» **YOUR TASK**: The range to repeat runs from the line with "TFT3 pin CS: D1 -> D3" to the last line below, both ends included; give it exactly and without pictures.
================
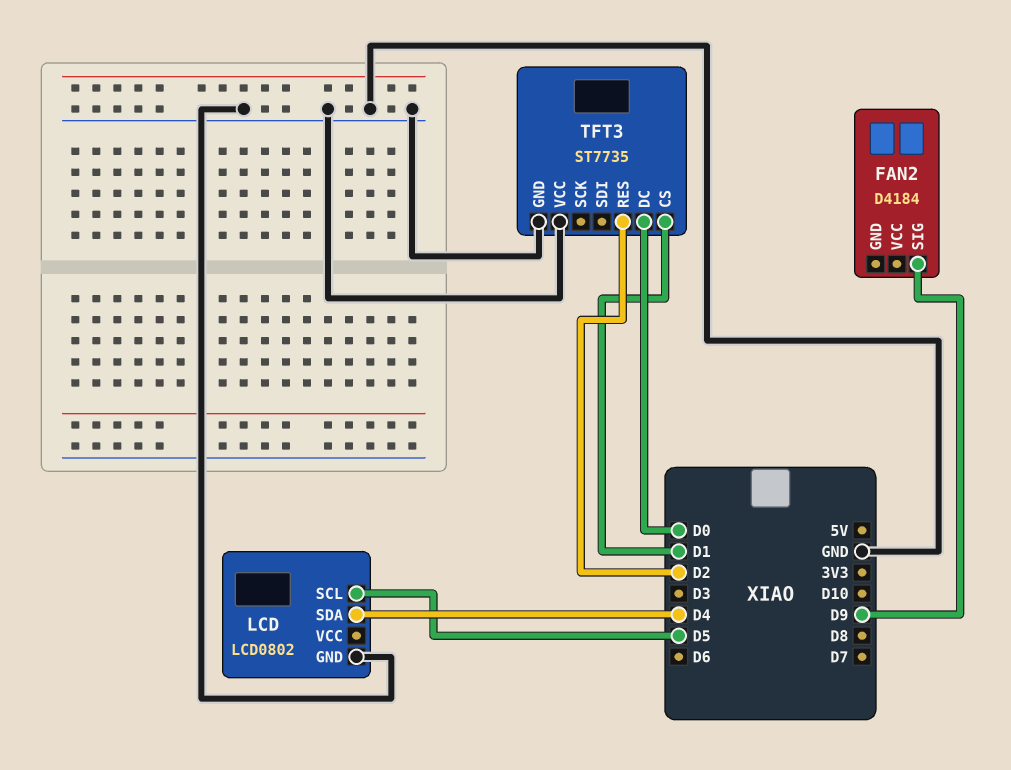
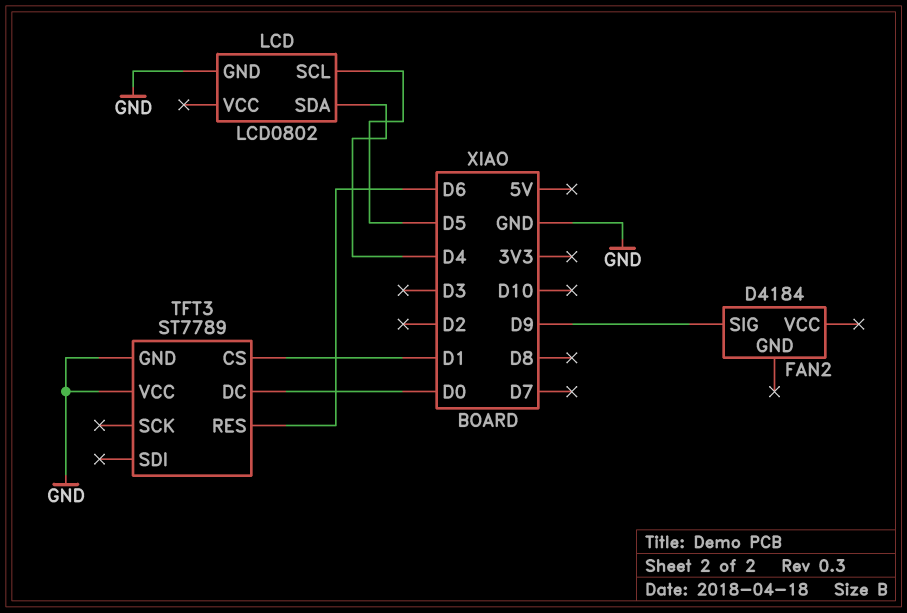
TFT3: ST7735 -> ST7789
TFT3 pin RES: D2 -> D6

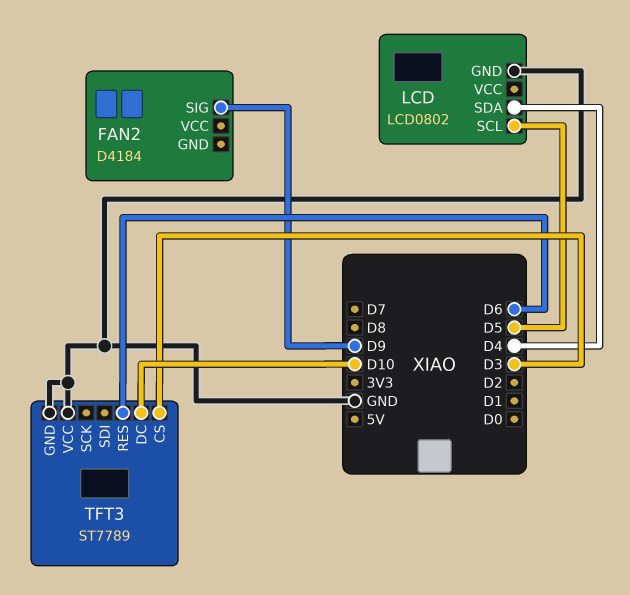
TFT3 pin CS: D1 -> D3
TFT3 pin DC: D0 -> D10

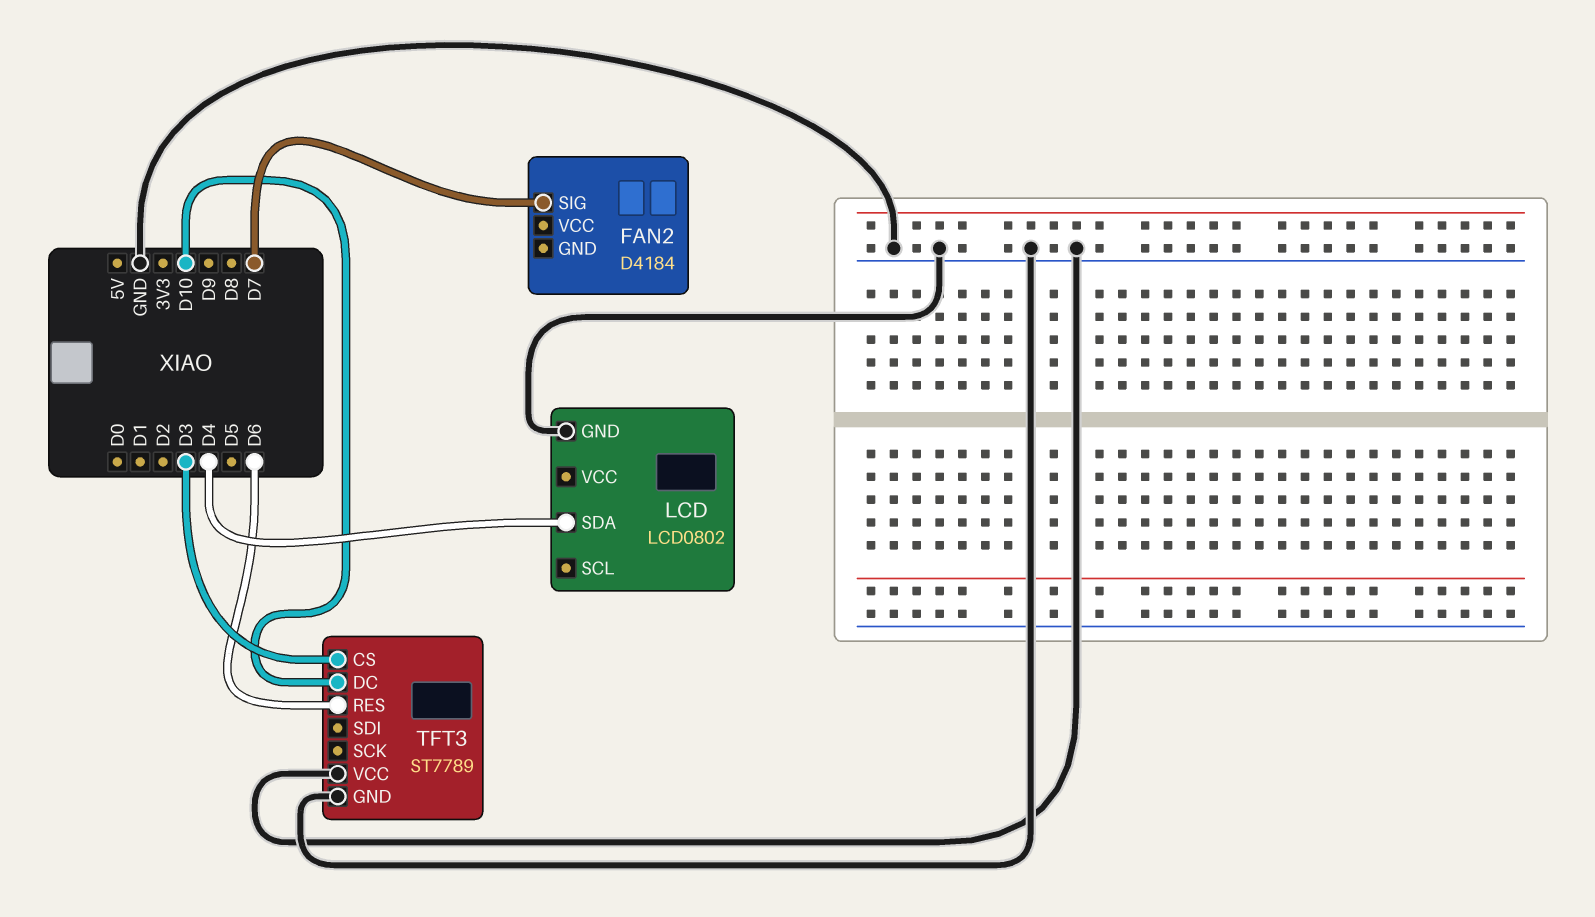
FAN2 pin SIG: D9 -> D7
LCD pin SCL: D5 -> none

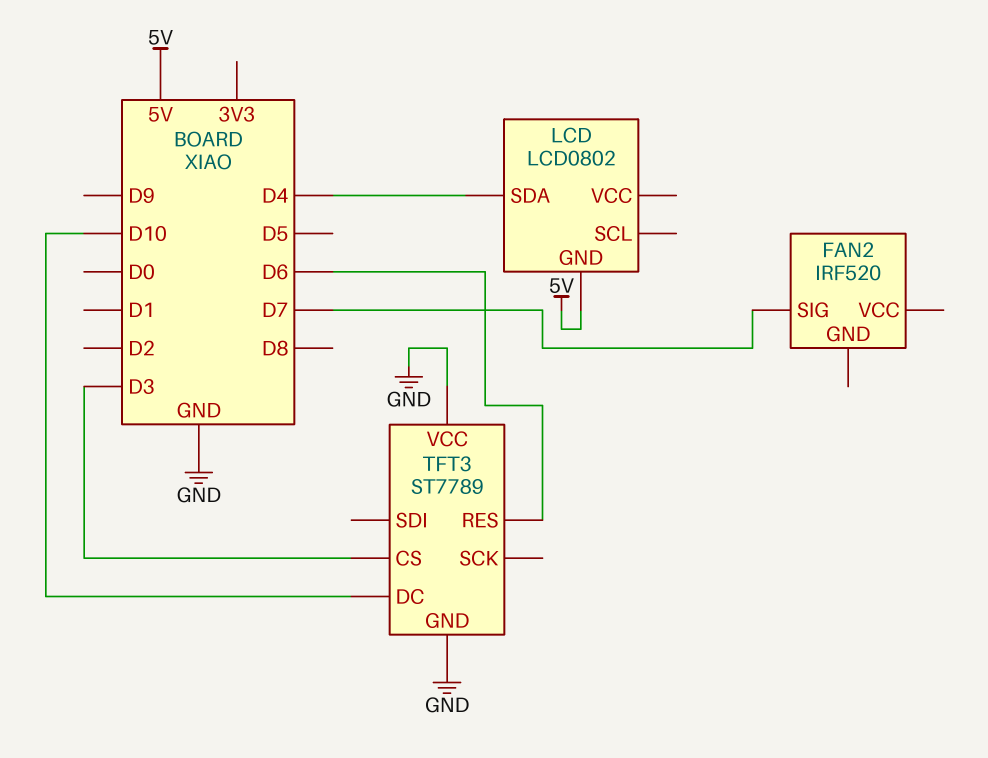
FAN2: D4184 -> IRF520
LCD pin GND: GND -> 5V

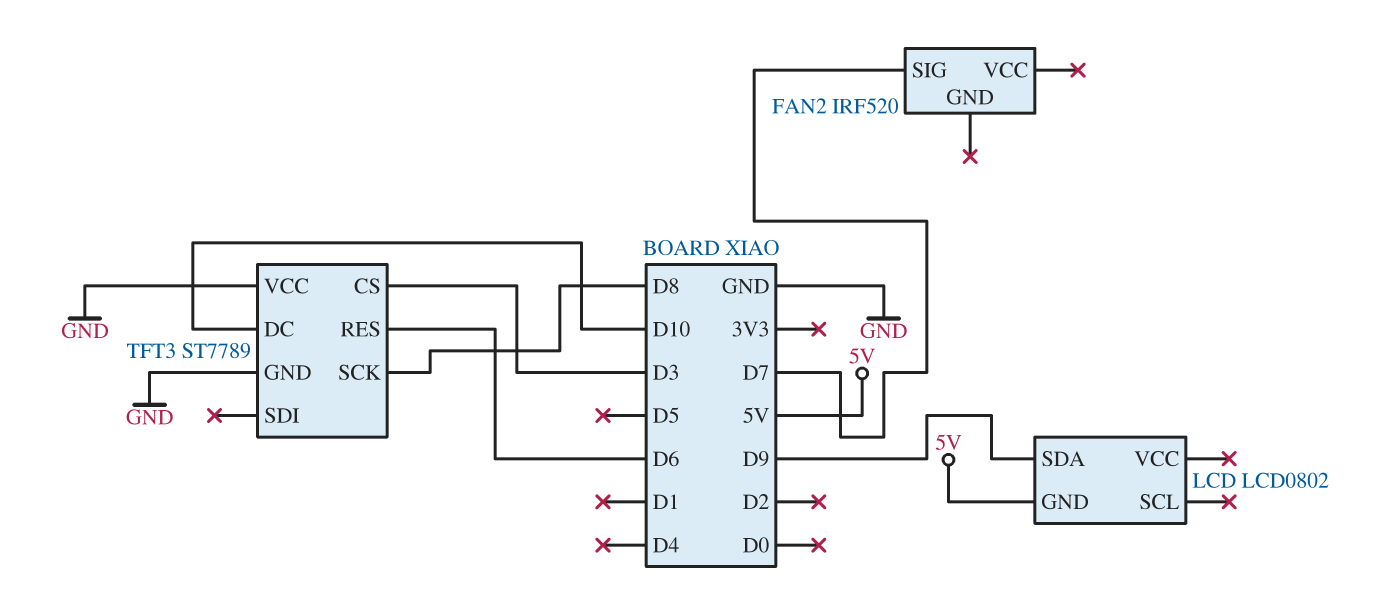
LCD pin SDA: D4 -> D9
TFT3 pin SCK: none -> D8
================
» **EXERCISE ANSWER**:
TFT3 pin CS: D1 -> D3
TFT3 pin DC: D0 -> D10

FAN2 pin SIG: D9 -> D7
LCD pin SCL: D5 -> none

FAN2: D4184 -> IRF520
LCD pin GND: GND -> 5V

LCD pin SDA: D4 -> D9
TFT3 pin SCK: none -> D8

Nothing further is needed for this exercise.